• [REQUIRED ACTION] Please restate the records that follow exactly, skipping their images.

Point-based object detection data
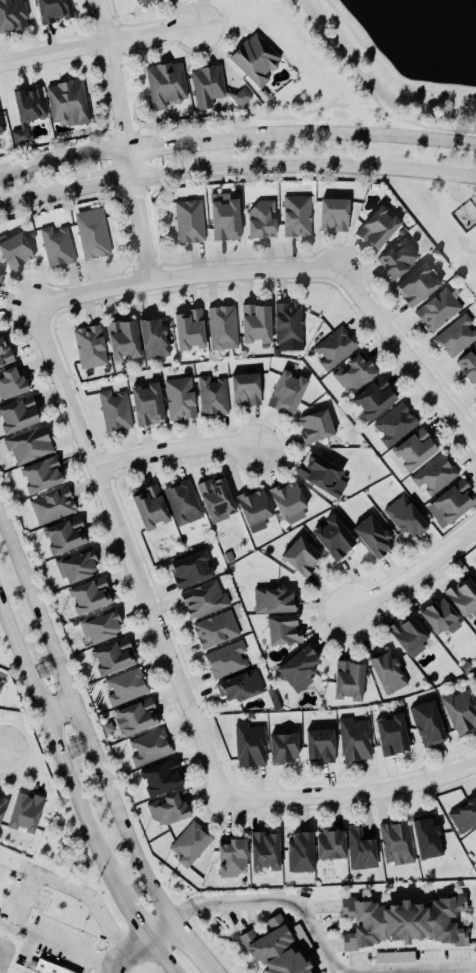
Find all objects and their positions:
building: (153, 2)
building: (59, 10)
building: (14, 16)
road: (98, 46)
road: (350, 56)
building: (259, 60)
road: (387, 71)
building: (169, 85)
building: (211, 87)
building: (263, 95)
building: (245, 97)
building: (71, 104)
building: (31, 112)
road: (301, 114)
building: (2, 123)
road: (337, 133)
road: (124, 139)
road: (162, 146)
road: (62, 159)
road: (303, 166)
road: (98, 182)
road: (32, 198)
building: (340, 215)
building: (301, 217)
building: (232, 221)
building: (267, 221)
building: (194, 222)
building: (384, 229)
building: (96, 235)
building: (60, 247)
building: (20, 253)
building: (403, 259)
road: (181, 277)
building: (3, 282)
building: (424, 287)
building: (442, 311)
building: (262, 325)
building: (293, 327)
building: (226, 329)
building: (195, 332)
building: (460, 337)
building: (159, 340)
building: (129, 342)
building: (94, 348)
building: (338, 348)
building: (7, 354)
road: (405, 358)
building: (470, 366)
building: (359, 374)
building: (15, 385)
building: (245, 389)
building: (292, 394)
building: (215, 397)
building: (184, 399)
building: (381, 400)
building: (152, 405)
building: (118, 411)
building: (24, 416)
building: (399, 425)
building: (315, 426)
building: (33, 446)
road: (173, 452)
building: (421, 452)
building: (438, 475)
building: (47, 476)
building: (222, 501)
building: (294, 503)
building: (187, 504)
building: (460, 504)
building: (56, 507)
building: (156, 509)
building: (261, 510)
building: (410, 519)
building: (70, 538)
building: (337, 538)
building: (379, 538)
road: (126, 554)
building: (228, 557)
building: (300, 557)
building: (474, 560)
building: (76, 566)
building: (186, 569)
road: (412, 574)
building: (89, 597)
building: (463, 597)
building: (204, 601)
building: (275, 602)
building: (440, 618)
building: (101, 627)
building: (215, 631)
building: (284, 631)
building: (410, 635)
building: (113, 658)
building: (226, 661)
building: (465, 666)
building: (299, 670)
building: (387, 674)
building: (475, 679)
building: (349, 682)
building: (124, 688)
building: (240, 688)
road: (57, 707)
building: (460, 712)
building: (137, 719)
road: (81, 723)
building: (428, 725)
building: (392, 736)
building: (354, 740)
road: (55, 744)
building: (249, 746)
building: (321, 747)
building: (149, 748)
road: (0, 749)
building: (284, 750)
building: (161, 779)
road: (351, 794)
building: (3, 805)
building: (169, 810)
building: (25, 814)
building: (464, 817)
building: (428, 840)
building: (396, 844)
building: (189, 845)
building: (331, 846)
building: (360, 851)
building: (265, 852)
building: (301, 853)
building: (475, 856)
building: (232, 859)
road: (75, 889)
road: (269, 899)
road: (129, 909)
building: (405, 924)
road: (159, 928)
road: (42, 937)
road: (190, 946)
building: (275, 949)
road: (3, 951)
road: (127, 951)
road: (160, 954)
building: (47, 968)
road: (434, 970)
road: (212, 972)

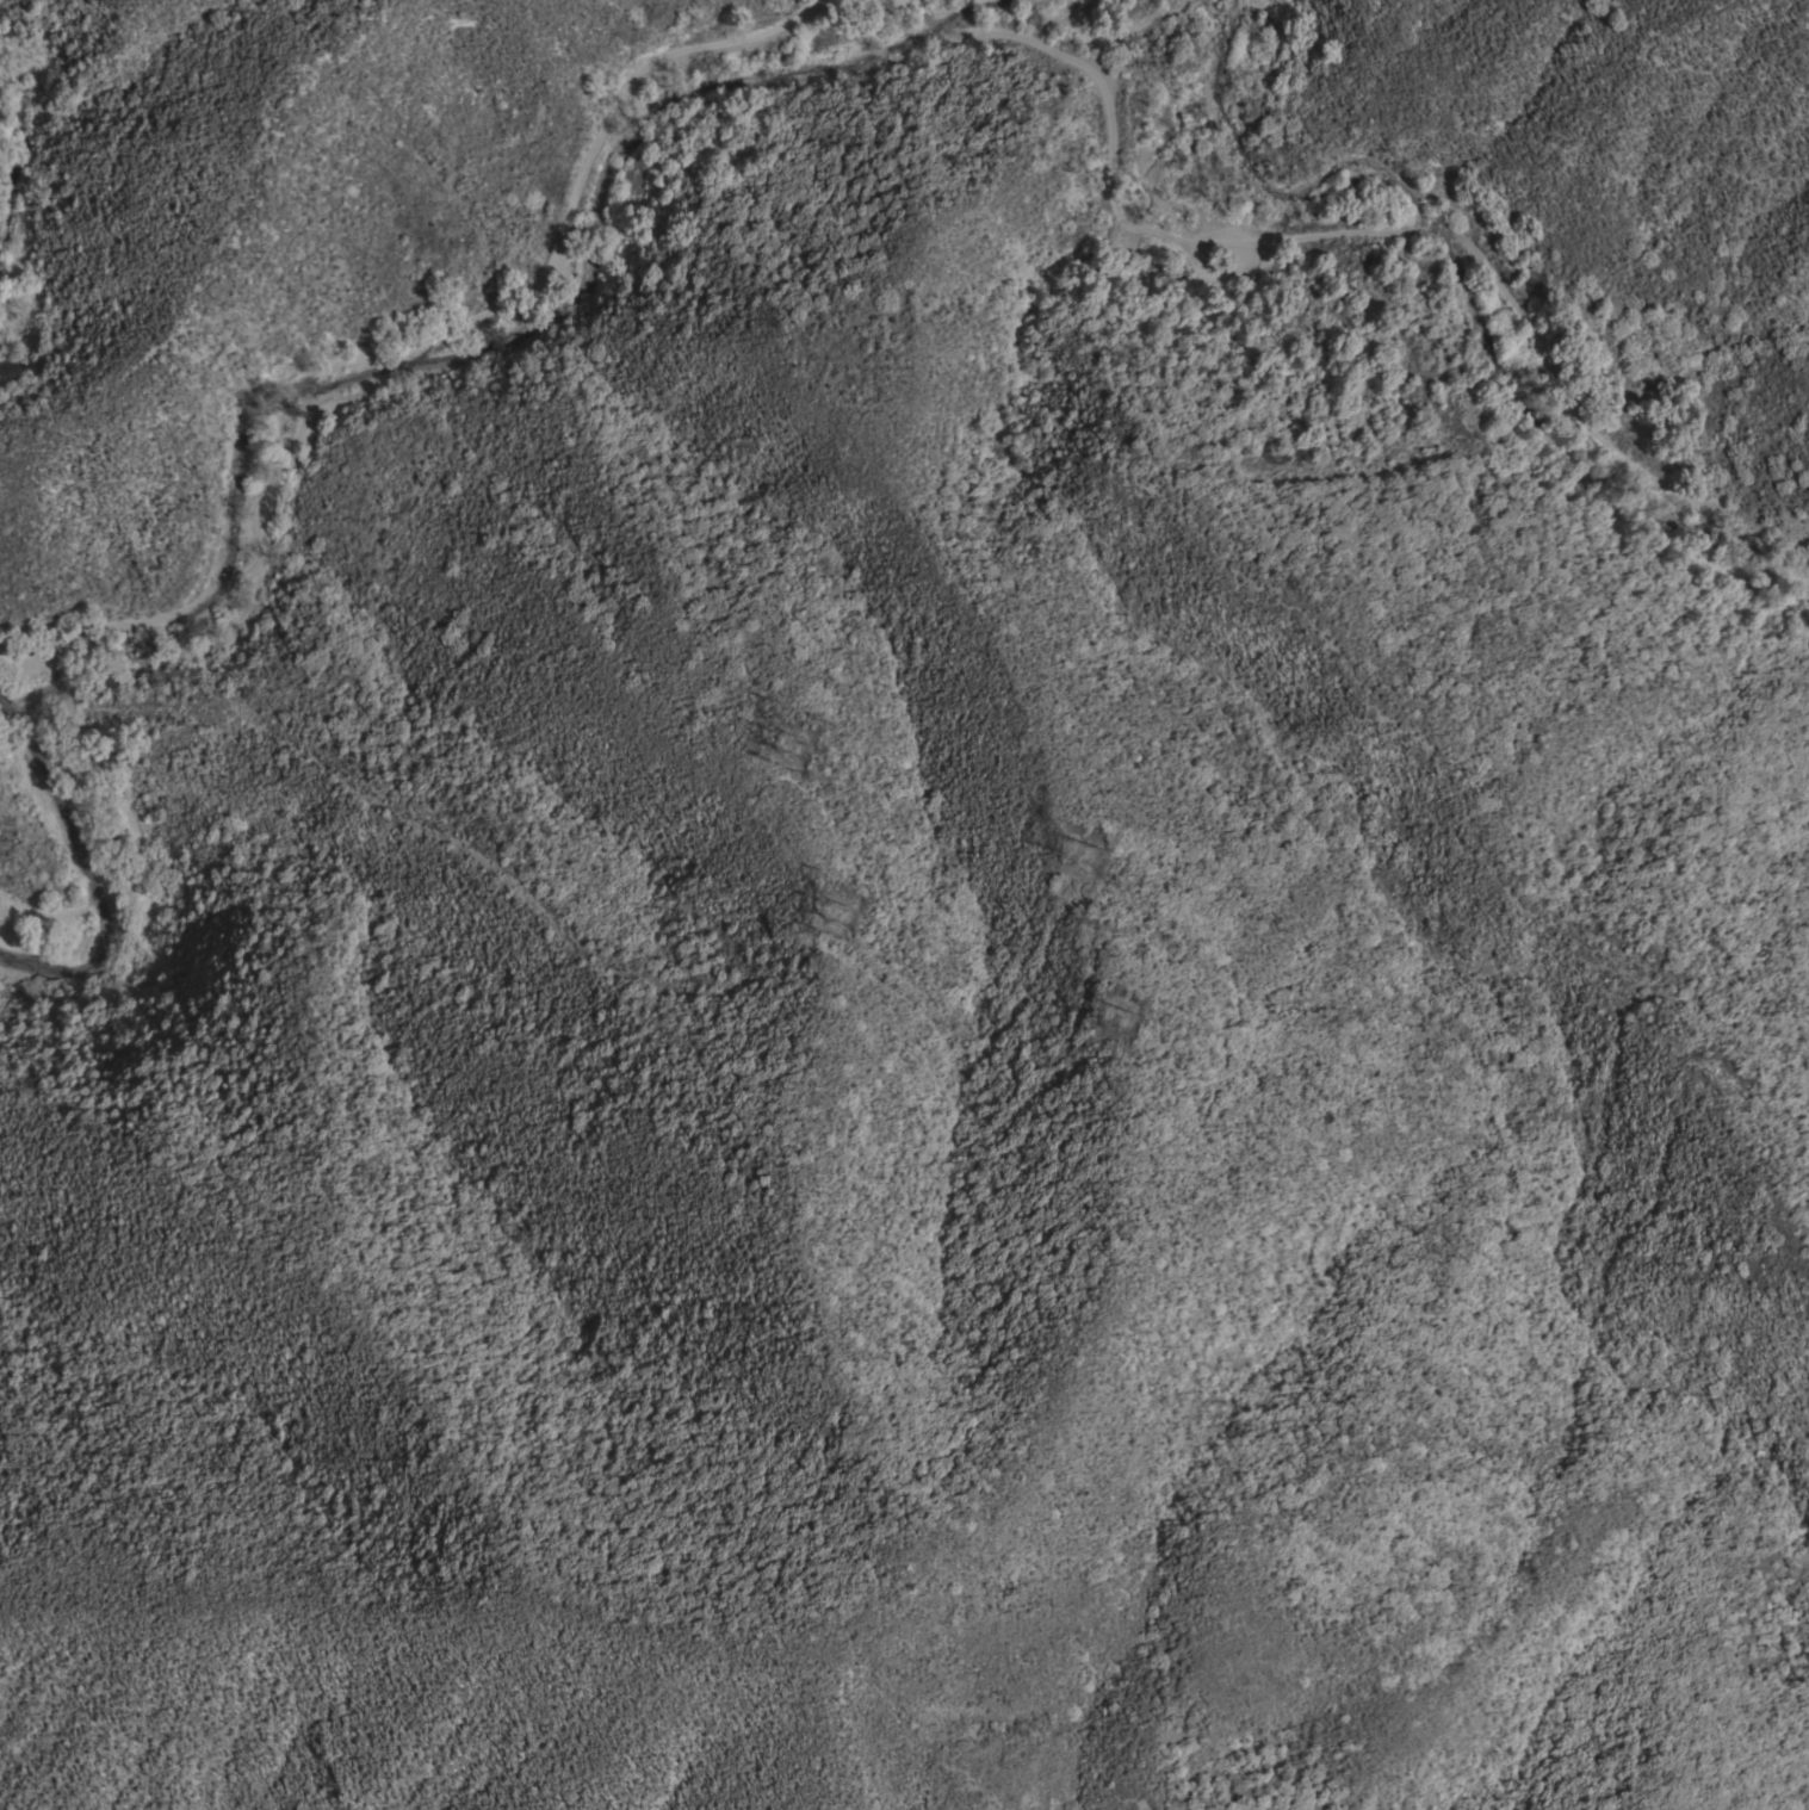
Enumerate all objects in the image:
road: (1344, 236)
road: (264, 408)
power tower: (790, 752)
power tower: (1080, 864)
power tower: (847, 921)
power tower: (1126, 1034)

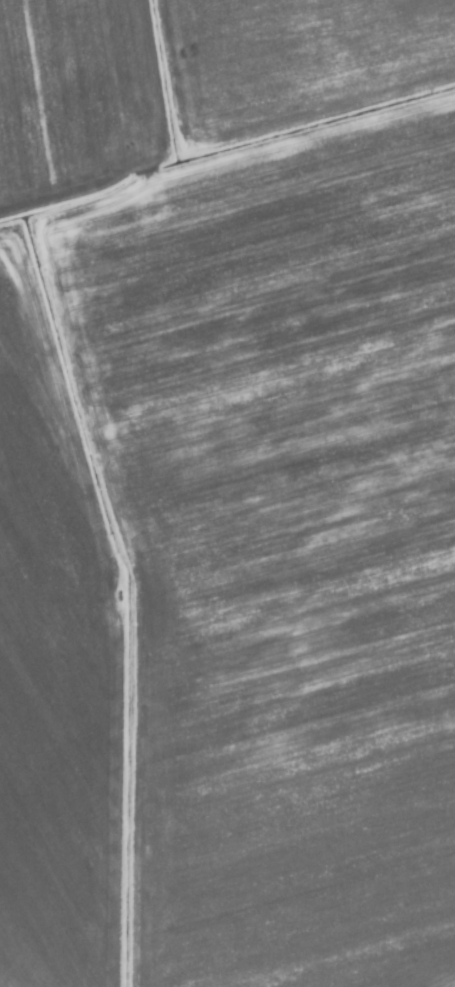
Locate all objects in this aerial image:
crop: (227, 493)

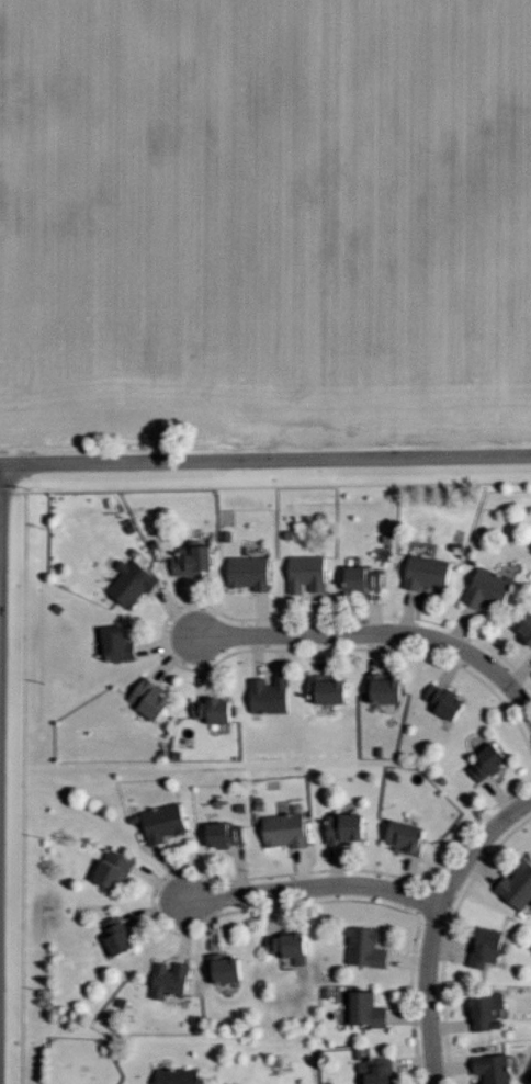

• [RESULT BELOW]
Find all objects and their positions:
building: (153, 2)
building: (59, 10)
building: (14, 16)
road: (98, 46)
road: (350, 56)
building: (259, 60)
road: (387, 71)
building: (169, 85)
building: (211, 87)
building: (263, 95)
building: (245, 97)
building: (71, 104)
building: (31, 112)
road: (301, 114)
building: (2, 123)
road: (337, 133)
road: (124, 139)
road: (162, 146)
road: (62, 159)
road: (303, 166)
road: (98, 182)
road: (32, 198)
building: (340, 215)
building: (301, 217)
building: (232, 221)
building: (267, 221)
building: (194, 222)
building: (384, 229)
building: (96, 235)
building: (60, 247)
building: (20, 253)
building: (403, 259)
road: (181, 277)
building: (3, 282)
building: (424, 287)
building: (442, 311)
building: (262, 325)
building: (293, 327)
building: (226, 329)
building: (195, 332)
building: (460, 337)
building: (159, 340)
building: (129, 342)
building: (94, 348)
building: (338, 348)
building: (7, 354)
road: (405, 358)
building: (470, 366)
building: (359, 374)
building: (15, 385)
building: (245, 389)
building: (292, 394)
building: (215, 397)
building: (184, 399)
building: (381, 400)
building: (152, 405)
building: (118, 411)
building: (24, 416)
building: (399, 425)
building: (315, 426)
building: (33, 446)
road: (173, 452)
building: (421, 452)
building: (438, 475)
building: (47, 476)
building: (222, 501)
building: (294, 503)
building: (187, 504)
building: (460, 504)
building: (56, 507)
building: (156, 509)
building: (261, 510)
building: (410, 519)
building: (70, 538)
building: (337, 538)
building: (379, 538)
road: (126, 554)
building: (228, 557)
building: (300, 557)
building: (474, 560)
building: (76, 566)
building: (186, 569)
road: (412, 574)
building: (89, 597)
building: (463, 597)
building: (204, 601)
building: (275, 602)
building: (440, 618)
building: (101, 627)
building: (215, 631)
building: (284, 631)
building: (410, 635)
building: (113, 658)
building: (226, 661)
building: (465, 666)
building: (299, 670)
building: (387, 674)
building: (475, 679)
building: (349, 682)
building: (124, 688)
building: (240, 688)
road: (57, 707)
building: (460, 712)
building: (137, 719)
road: (81, 723)
building: (428, 725)
building: (392, 736)
building: (354, 740)
road: (55, 744)
building: (249, 746)
building: (321, 747)
building: (149, 748)
road: (0, 749)
building: (284, 750)
building: (161, 779)
road: (351, 794)
building: (3, 805)
building: (169, 810)
building: (25, 814)
building: (464, 817)
building: (428, 840)
building: (396, 844)
building: (189, 845)
building: (331, 846)
building: (360, 851)
building: (265, 852)
building: (301, 853)
building: (475, 856)
building: (232, 859)
road: (75, 889)
road: (269, 899)
road: (129, 909)
building: (405, 924)
road: (159, 928)
road: (42, 937)
road: (190, 946)
building: (275, 949)
road: (3, 951)
road: (127, 951)
road: (160, 954)
building: (47, 968)
road: (434, 970)
road: (212, 972)

Enumerate all objects in the image:
road: (1344, 236)
road: (264, 408)
power tower: (790, 752)
power tower: (1080, 864)
power tower: (847, 921)
power tower: (1126, 1034)

Locate all objects in this aerial image:
crop: (227, 493)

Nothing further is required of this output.